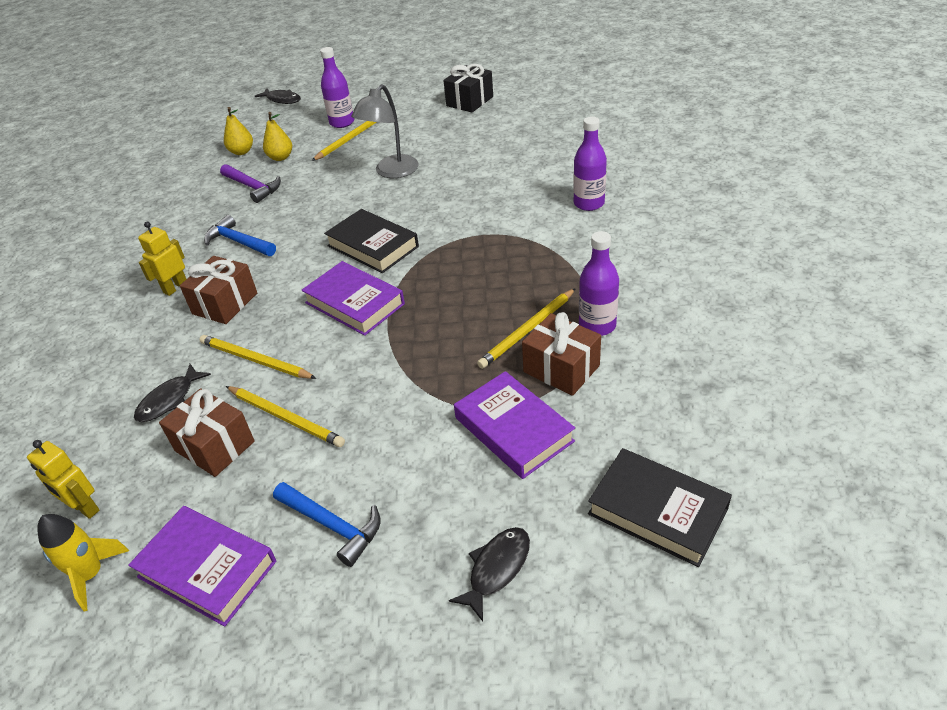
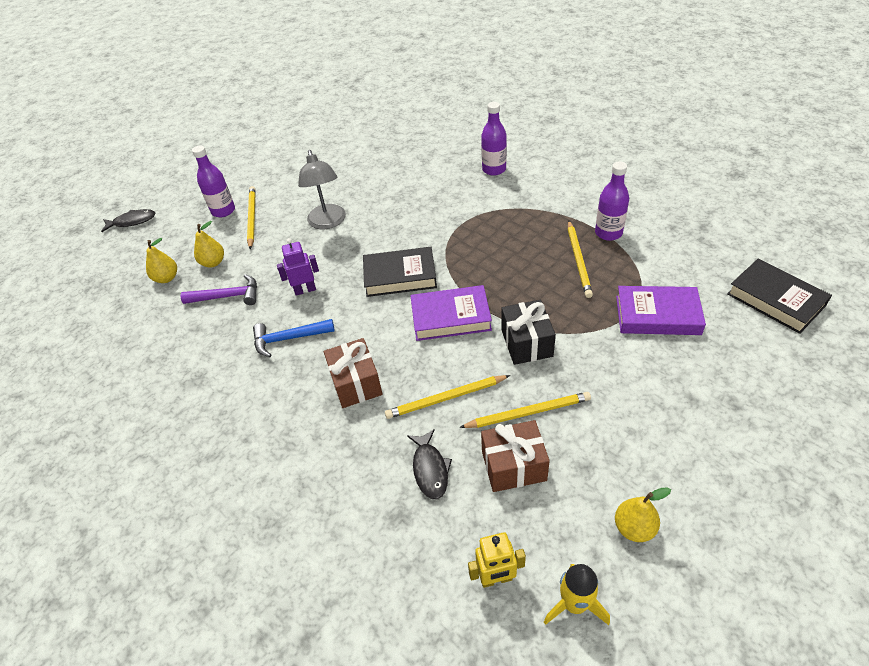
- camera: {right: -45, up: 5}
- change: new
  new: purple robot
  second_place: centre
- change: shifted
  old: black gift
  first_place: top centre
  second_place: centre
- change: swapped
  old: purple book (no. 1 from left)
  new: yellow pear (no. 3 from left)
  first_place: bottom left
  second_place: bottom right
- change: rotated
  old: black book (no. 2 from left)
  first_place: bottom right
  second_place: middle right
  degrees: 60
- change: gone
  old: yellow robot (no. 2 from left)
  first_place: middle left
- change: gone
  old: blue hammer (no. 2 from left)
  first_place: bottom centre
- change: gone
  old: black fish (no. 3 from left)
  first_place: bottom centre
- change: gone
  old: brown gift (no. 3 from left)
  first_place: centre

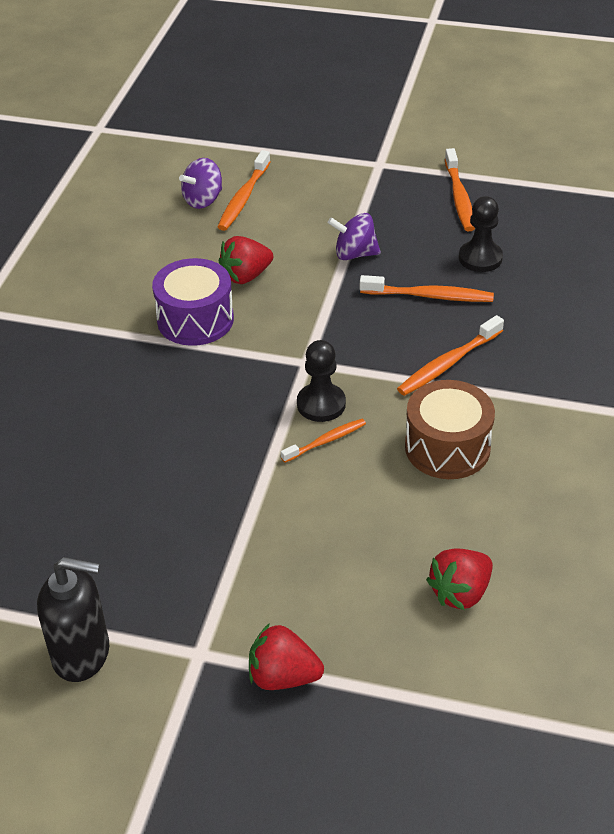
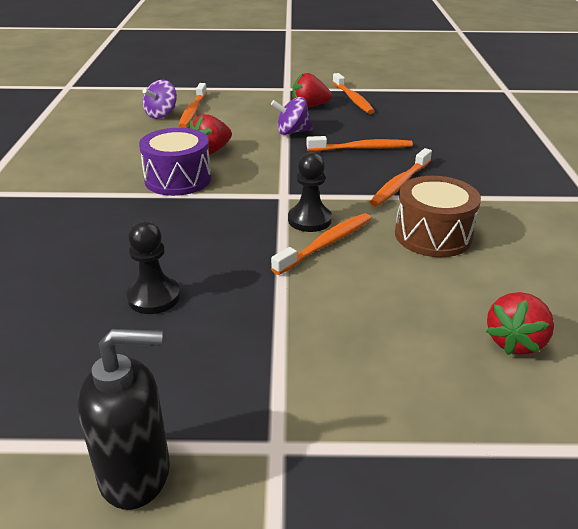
- camera: {right: -15, up: -10}
- change: shifted
  old: black pawn (no. 2 from left in the first image)
  new: black pawn (no. 1 from left)
  first_place: top right
  second_place: middle left
- change: scaled
  old: orange toothbrush (no. 2 from left)
  first_place: centre
  second_place: centre
  factor: 1.55
- change: shifted
  old: red strawberry (no. 2 from left)
  first_place: bottom centre
  second_place: top centre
◆ ◆ ◆
● What to work on
Give the listing again exactly, but omit each image.

● Task solution
- camera: {right: -45, up: 5}
- change: new
  new: purple robot
  second_place: centre
- change: shifted
  old: black gift
  first_place: top centre
  second_place: centre
- change: swapped
  old: purple book (no. 1 from left)
  new: yellow pear (no. 3 from left)
  first_place: bottom left
  second_place: bottom right
- change: rotated
  old: black book (no. 2 from left)
  first_place: bottom right
  second_place: middle right
  degrees: 60
- change: gone
  old: yellow robot (no. 2 from left)
  first_place: middle left
- change: gone
  old: blue hammer (no. 2 from left)
  first_place: bottom centre
- change: gone
  old: black fish (no. 3 from left)
  first_place: bottom centre
- change: gone
  old: brown gift (no. 3 from left)
  first_place: centre

- camera: {right: -15, up: -10}
- change: shifted
  old: black pawn (no. 2 from left in the first image)
  new: black pawn (no. 1 from left)
  first_place: top right
  second_place: middle left
- change: scaled
  old: orange toothbrush (no. 2 from left)
  first_place: centre
  second_place: centre
  factor: 1.55
- change: shifted
  old: red strawberry (no. 2 from left)
  first_place: bottom centre
  second_place: top centre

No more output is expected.